▸ Dataset content
====

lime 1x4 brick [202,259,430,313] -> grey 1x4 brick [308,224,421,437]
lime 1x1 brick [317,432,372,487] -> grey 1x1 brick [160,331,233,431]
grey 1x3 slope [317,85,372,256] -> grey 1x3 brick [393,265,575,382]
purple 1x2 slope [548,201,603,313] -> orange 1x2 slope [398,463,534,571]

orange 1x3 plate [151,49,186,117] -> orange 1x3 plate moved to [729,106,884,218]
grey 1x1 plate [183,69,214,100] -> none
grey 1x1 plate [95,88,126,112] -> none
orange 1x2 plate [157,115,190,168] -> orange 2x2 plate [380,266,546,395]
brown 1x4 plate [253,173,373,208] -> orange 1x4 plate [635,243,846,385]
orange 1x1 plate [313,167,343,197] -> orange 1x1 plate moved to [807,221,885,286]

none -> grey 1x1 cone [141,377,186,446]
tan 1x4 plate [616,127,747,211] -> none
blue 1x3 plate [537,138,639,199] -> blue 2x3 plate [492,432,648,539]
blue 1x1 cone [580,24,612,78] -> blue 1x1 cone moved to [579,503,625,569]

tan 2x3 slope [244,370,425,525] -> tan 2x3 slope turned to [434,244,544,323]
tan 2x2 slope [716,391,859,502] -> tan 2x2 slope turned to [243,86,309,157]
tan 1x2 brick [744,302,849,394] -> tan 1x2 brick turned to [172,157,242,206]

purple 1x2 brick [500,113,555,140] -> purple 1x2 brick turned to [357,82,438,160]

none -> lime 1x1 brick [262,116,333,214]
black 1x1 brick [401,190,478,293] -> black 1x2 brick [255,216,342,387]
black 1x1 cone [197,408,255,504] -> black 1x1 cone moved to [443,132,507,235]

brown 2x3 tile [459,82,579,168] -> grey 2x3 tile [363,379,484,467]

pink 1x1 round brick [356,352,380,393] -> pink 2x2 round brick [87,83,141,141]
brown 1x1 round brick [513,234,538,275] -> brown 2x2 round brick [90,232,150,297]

====

▸ Task instructions
Keeping every character as it is, restate the lines above that run from the line with "purple 1x2 slope" through the line with "brown 1x4 plate", both included, and nothing else.

▸ Result of this task
purple 1x2 slope [548,201,603,313] -> orange 1x2 slope [398,463,534,571]

orange 1x3 plate [151,49,186,117] -> orange 1x3 plate moved to [729,106,884,218]
grey 1x1 plate [183,69,214,100] -> none
grey 1x1 plate [95,88,126,112] -> none
orange 1x2 plate [157,115,190,168] -> orange 2x2 plate [380,266,546,395]
brown 1x4 plate [253,173,373,208] -> orange 1x4 plate [635,243,846,385]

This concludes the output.